Spatial reasoning data:
=-=-=

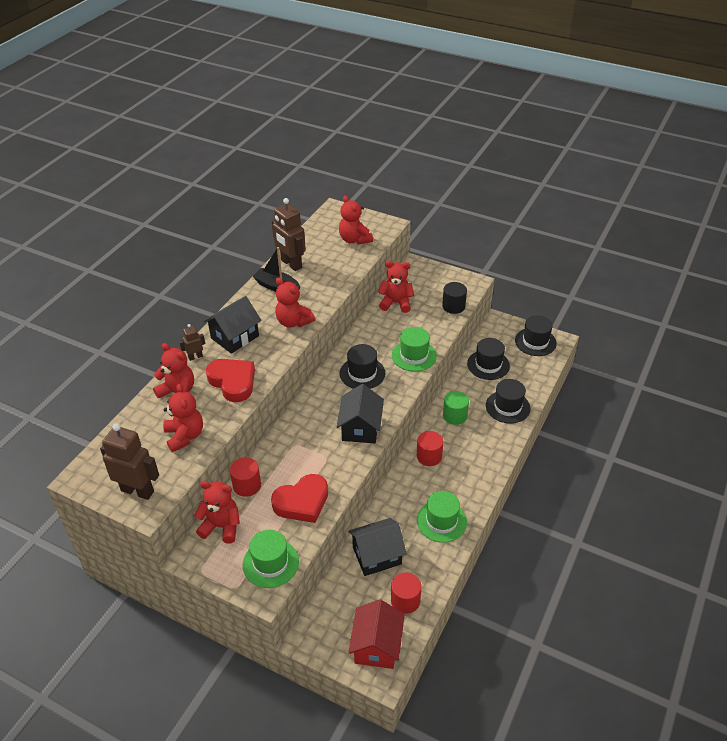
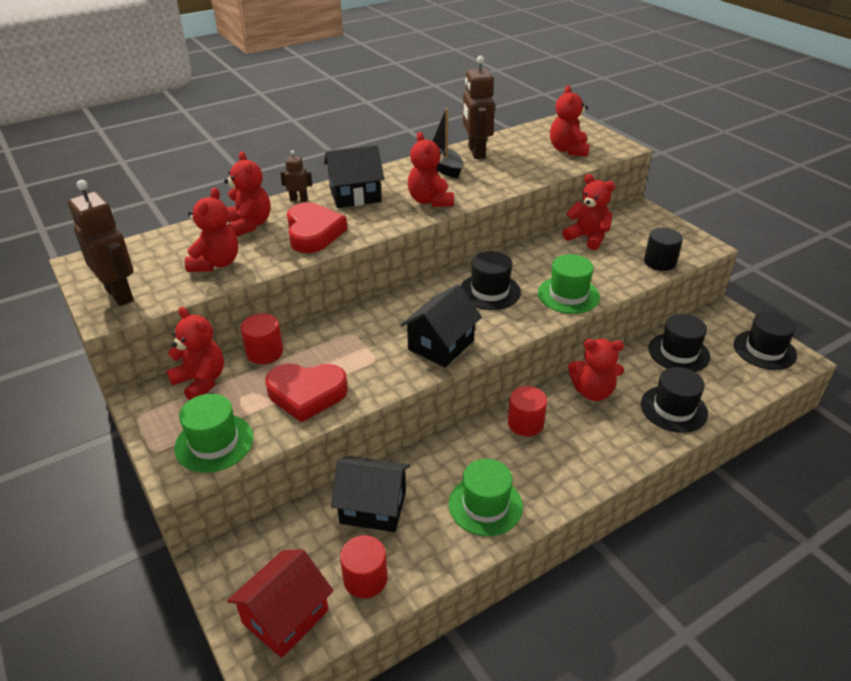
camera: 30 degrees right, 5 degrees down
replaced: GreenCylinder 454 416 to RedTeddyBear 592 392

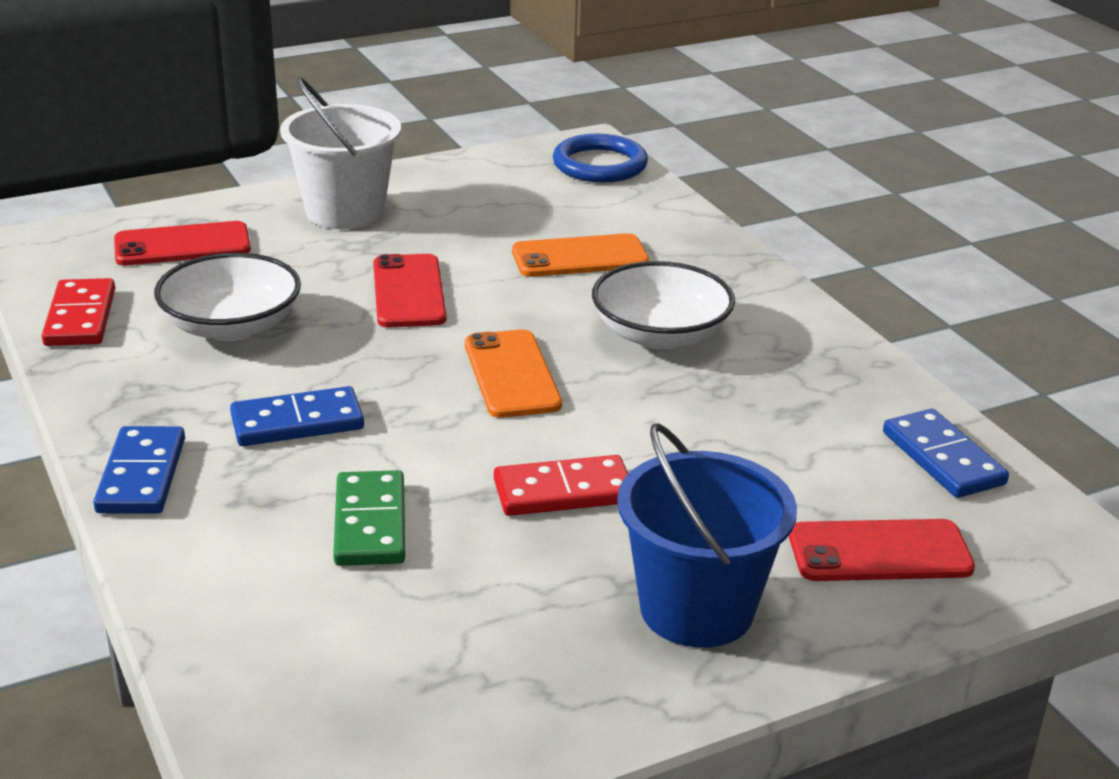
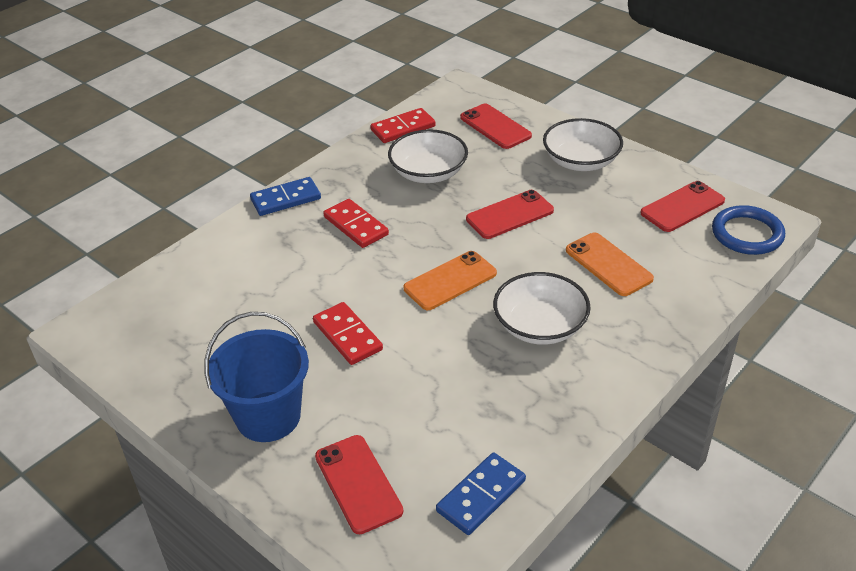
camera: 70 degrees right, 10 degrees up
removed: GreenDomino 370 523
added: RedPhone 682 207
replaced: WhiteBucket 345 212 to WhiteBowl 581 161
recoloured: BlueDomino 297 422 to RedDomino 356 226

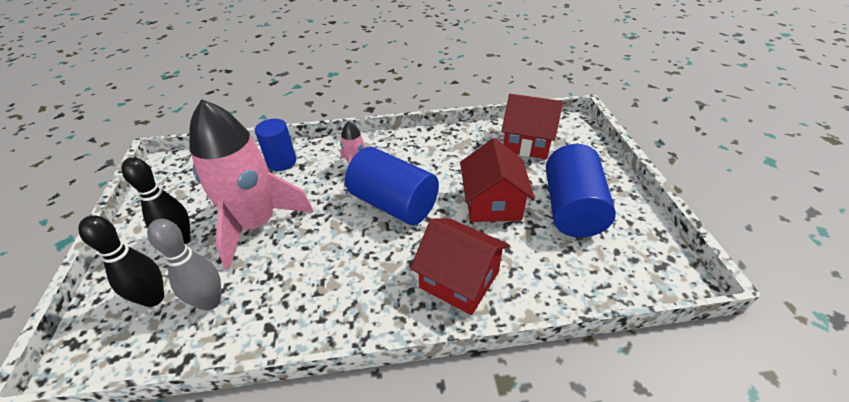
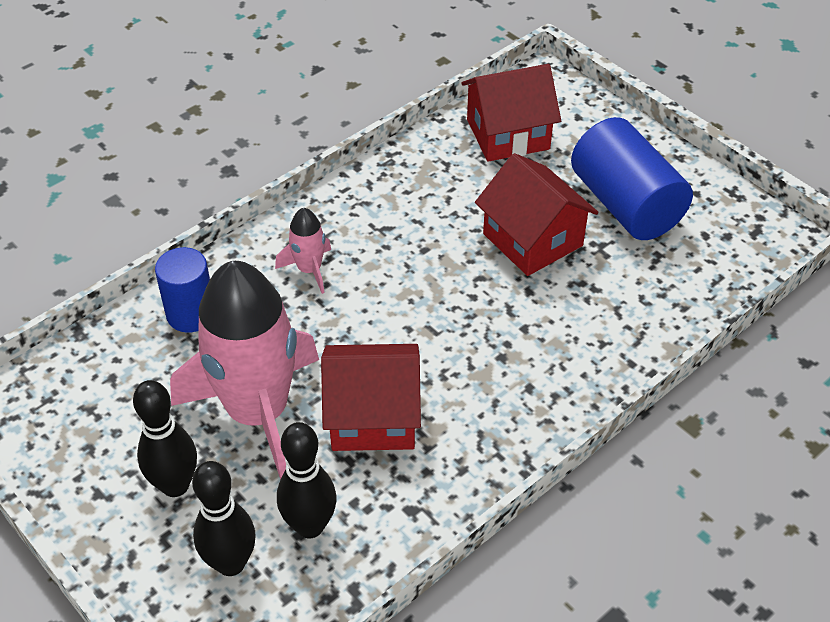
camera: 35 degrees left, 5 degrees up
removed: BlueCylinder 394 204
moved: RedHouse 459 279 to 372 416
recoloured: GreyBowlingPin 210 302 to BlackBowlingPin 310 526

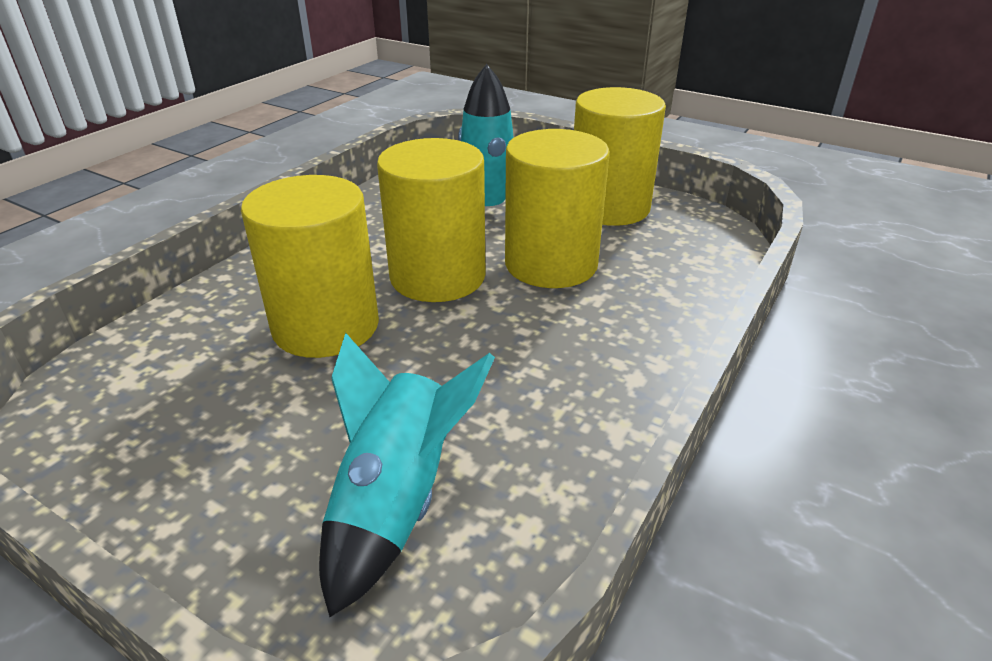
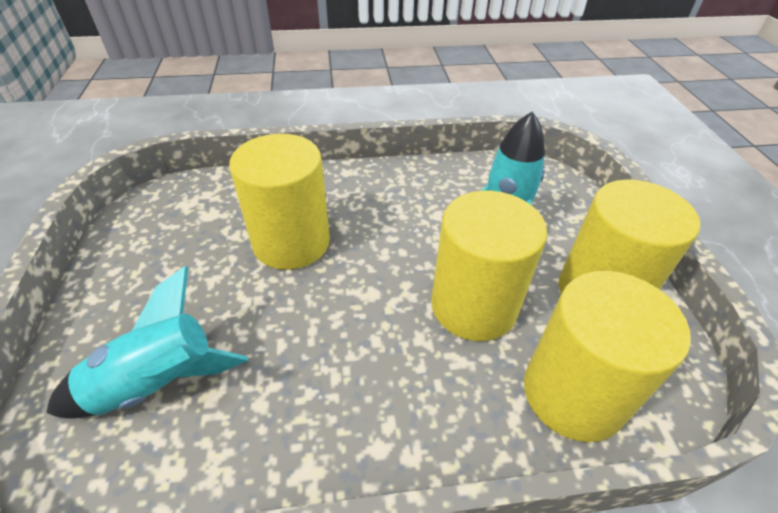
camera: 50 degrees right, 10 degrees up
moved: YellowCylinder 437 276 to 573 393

=-=-=

Instructions to follow: Please write out every record above exactly, but leave the pictures out.

Written answer:
camera: 30 degrees right, 5 degrees down
replaced: GreenCylinder 454 416 to RedTeddyBear 592 392

camera: 70 degrees right, 10 degrees up
removed: GreenDomino 370 523
added: RedPhone 682 207
replaced: WhiteBucket 345 212 to WhiteBowl 581 161
recoloured: BlueDomino 297 422 to RedDomino 356 226

camera: 35 degrees left, 5 degrees up
removed: BlueCylinder 394 204
moved: RedHouse 459 279 to 372 416
recoloured: GreyBowlingPin 210 302 to BlackBowlingPin 310 526

camera: 50 degrees right, 10 degrees up
moved: YellowCylinder 437 276 to 573 393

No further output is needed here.